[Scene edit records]

———

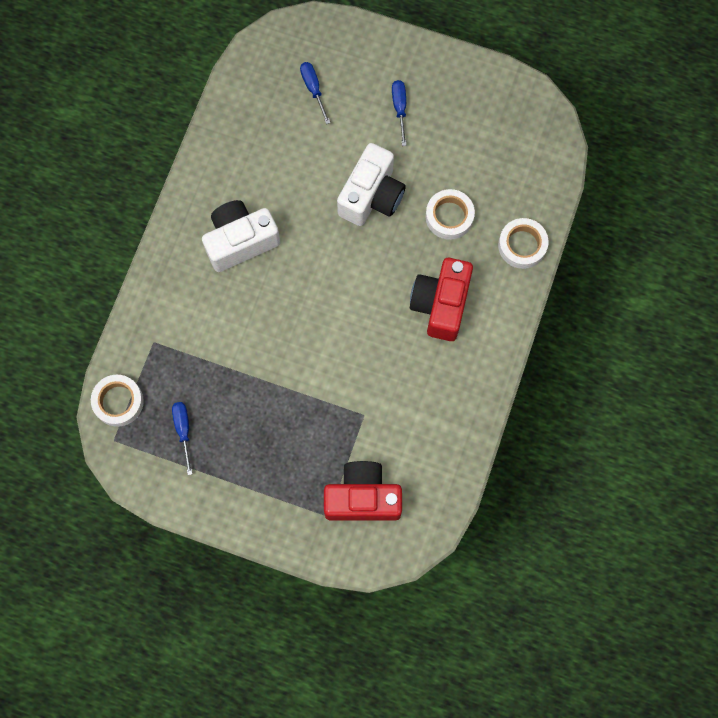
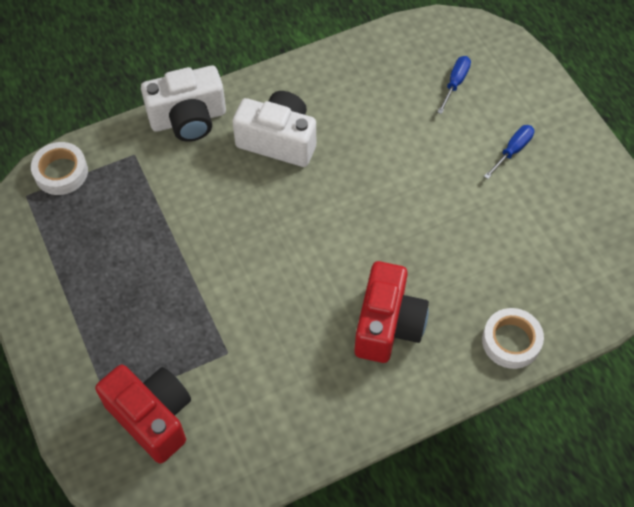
camera: 45 degrees right, 15 degrees down
(183, 430) = (81, 234): blue screwdriver -> none
(371, 196) = (419, 194): white camera -> white camera (188, 119)
(441, 304) = (387, 325): red camera -> red camera turned 135 degrees clockwise
(449, 216) = (469, 264): white tape -> none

———

[DESCRIPTION OF THE TASK]
Search the data above for the string "white" and copy each line that has it.

[RESPONSE BELOW]
(371, 196) = (419, 194): white camera -> white camera (188, 119)
(449, 216) = (469, 264): white tape -> none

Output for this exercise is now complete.